** Opening Source material block **
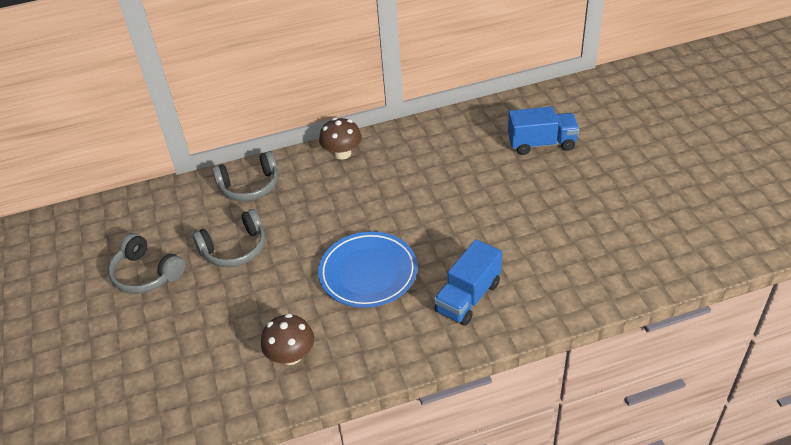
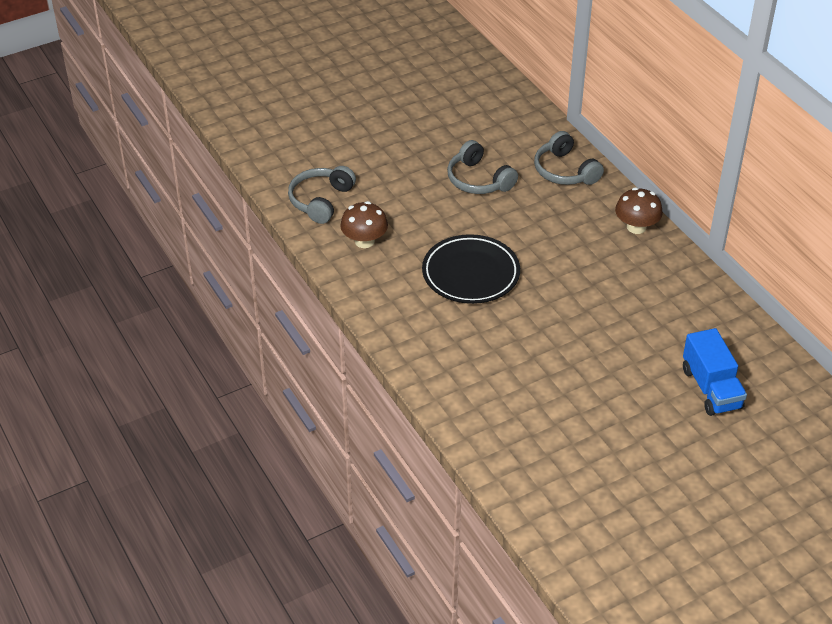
camera: 75 degrees right, 0 degrees up
(146, 274) = (434, 134): grey headphones -> grey headphones (320, 201)
(368, 273) = (470, 274): blue plate -> black plate
(468, 297) = (457, 348): blue truck -> none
** Closing Source material block **
-- Work required --
An image-free, exact version of the listing above is required.

-- Response to the exercise --
camera: 75 degrees right, 0 degrees up
(146, 274) = (434, 134): grey headphones -> grey headphones (320, 201)
(368, 273) = (470, 274): blue plate -> black plate
(468, 297) = (457, 348): blue truck -> none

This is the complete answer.